* ABOUT THIS EXERCISE *
Set down again each entry exactly as it reads, pictures excluded.

(Before-and-after object lists)
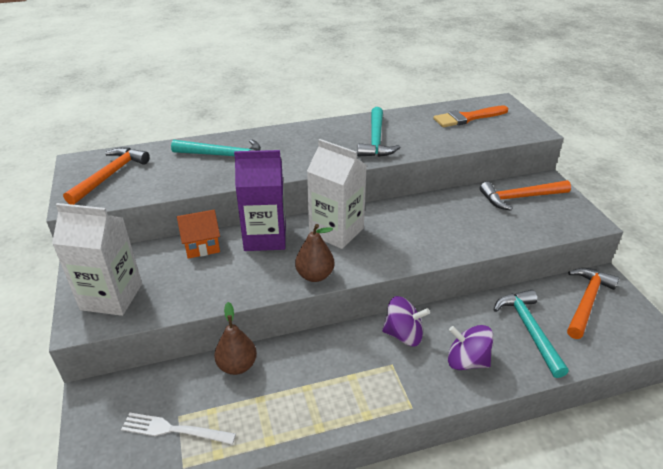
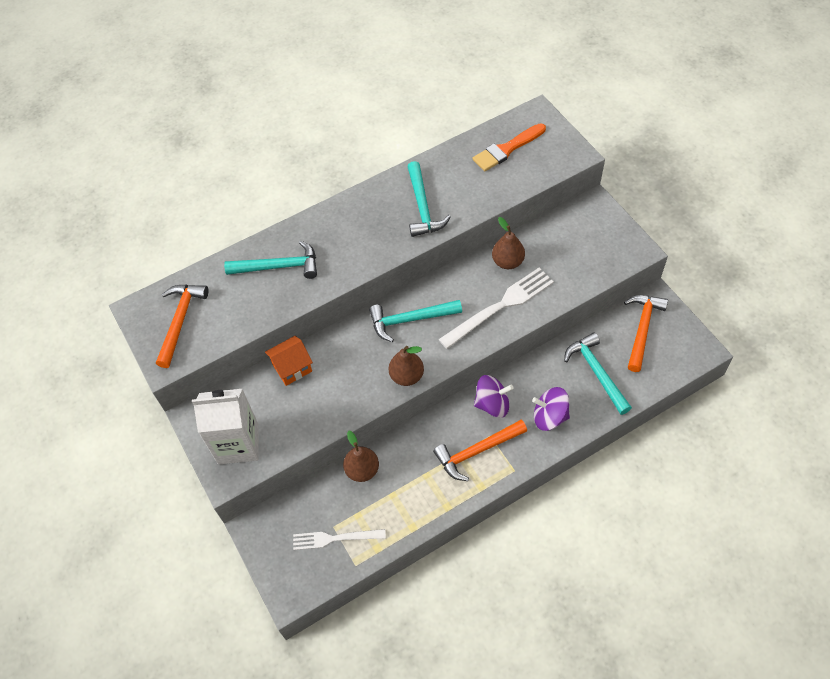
camera: 10 degrees left, 20 degrees up
(265, 237) = (347, 343): purple carton -> none
(336, 231) = (410, 320): white carton -> turquoise hammer
(433, 238) = (500, 306): none -> white fork
(449, 206) = (507, 262): none -> brown pear
(520, 197) = (571, 234): orange hammer -> orange hammer (476, 451)

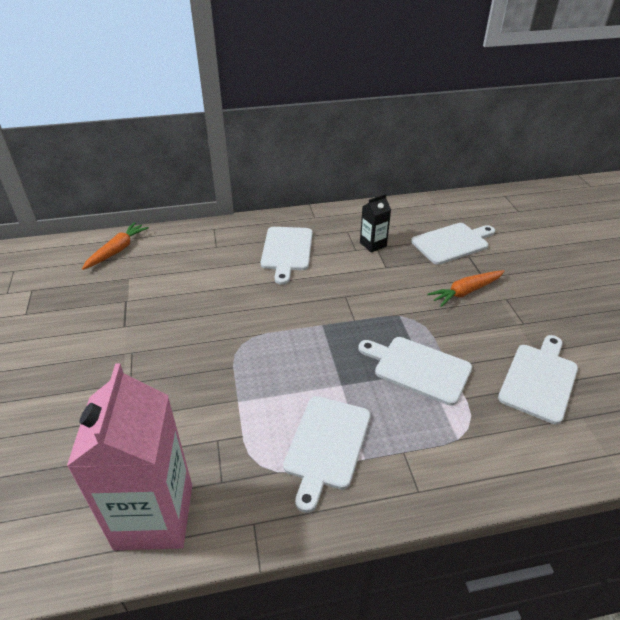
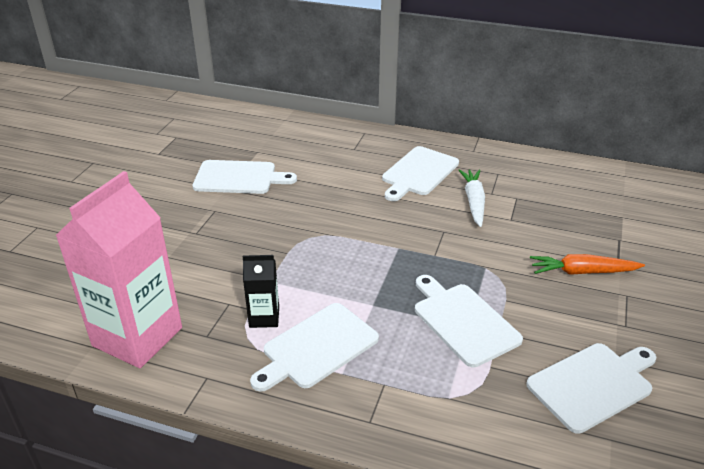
camera: 30 degrees right, 5 degrees down
(117, 250) = (265, 126): orange carrot -> none
(348, 262) = (474, 202): none -> white carrot
(373, 244) = (515, 194): black carton -> black carton (264, 317)
(452, 243) = (610, 220): white cutting board -> white cutting board (239, 178)

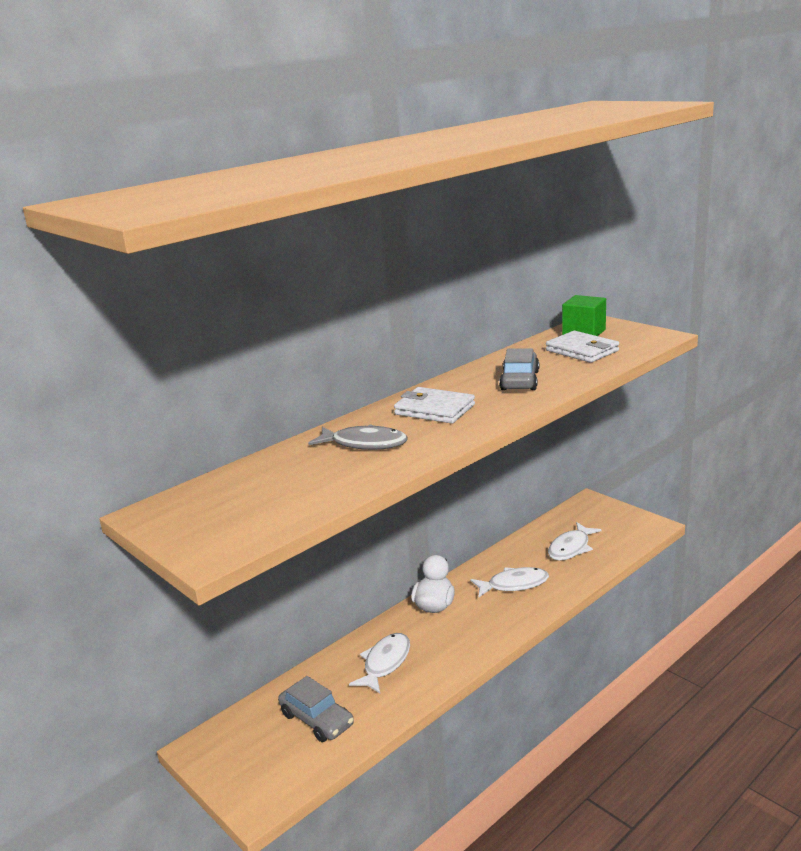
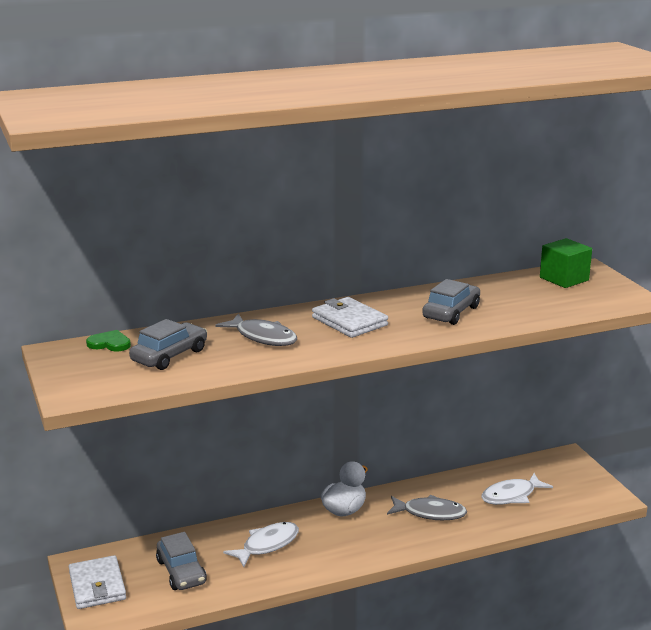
camera: 20 degrees right, 0 degrees up
(204, 490) = (110, 343): none -> green heart
(283, 485) = (169, 355): none -> grey car
(514, 584) = (430, 513): white fish -> grey fish
(582, 351) = (541, 297): white wallet -> white wallet (97, 586)

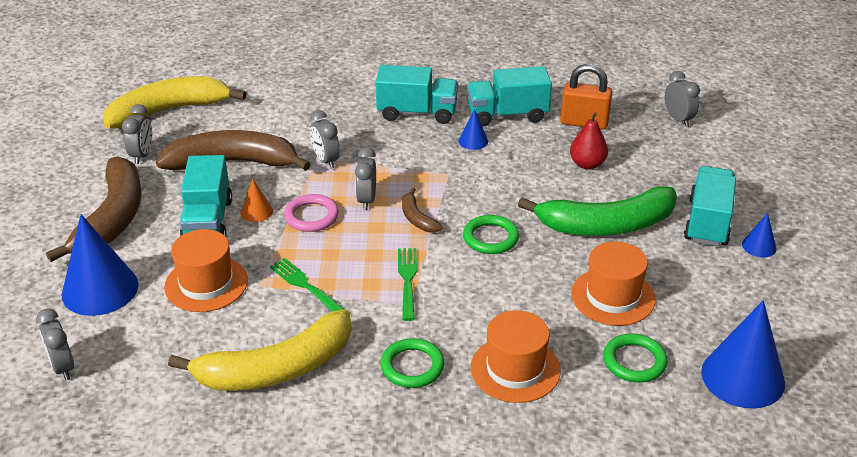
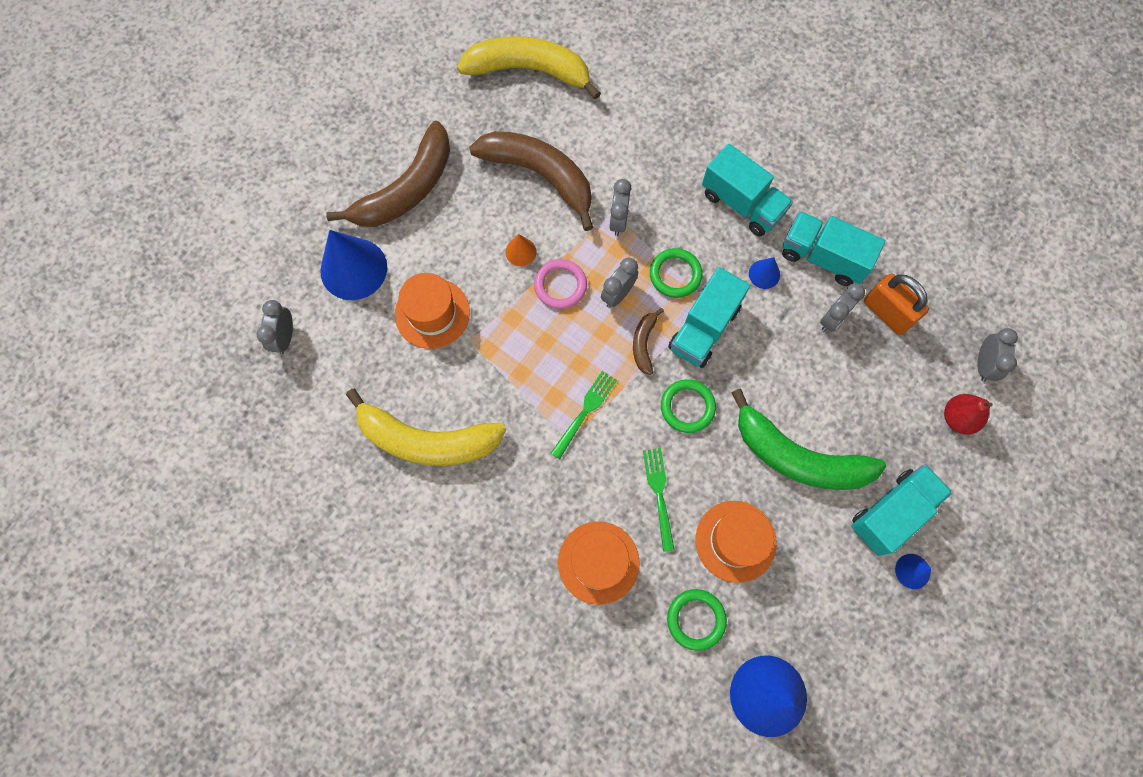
camera: 35 degrees right, 35 degrees up
(142, 155) = (473, 120): grey clock -> grey clock (832, 318)
(208, 221) = (476, 239): turquoise truck -> turquoise truck (704, 328)
(306, 286) = (503, 366): green fork -> green fork (659, 495)
(412, 366) = (524, 506): green ring -> green ring (675, 274)
(587, 164) = (844, 370): red pear -> red pear (957, 418)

* REPLY TO THE TASK *
camera: 10 degrees left, 20 degrees up
(265, 237) = (347, 343): purple carton -> none
(336, 231) = (410, 320): white carton -> turquoise hammer
(433, 238) = (500, 306): none -> white fork
(449, 206) = (507, 262): none -> brown pear
(520, 197) = (571, 234): orange hammer -> orange hammer (476, 451)

camera: 30 degrees right, 5 degrees down
(117, 250) = (265, 126): orange carrot -> none
(348, 262) = (474, 202): none -> white carrot
(373, 244) = (515, 194): black carton -> black carton (264, 317)
(452, 243) = (610, 220): white cutting board -> white cutting board (239, 178)

camera: 20 degrees right, 0 degrees up
(204, 490) = (110, 343): none -> green heart
(283, 485) = (169, 355): none -> grey car
(514, 584) = (430, 513): white fish -> grey fish
(582, 351) = (541, 297): white wallet -> white wallet (97, 586)

camera: 35 degrees right, 35 degrees up
(142, 155) = (473, 120): grey clock -> grey clock (832, 318)
(208, 221) = (476, 239): turquoise truck -> turquoise truck (704, 328)
(306, 286) = (503, 366): green fork -> green fork (659, 495)
(412, 366) = (524, 506): green ring -> green ring (675, 274)
(587, 164) = (844, 370): red pear -> red pear (957, 418)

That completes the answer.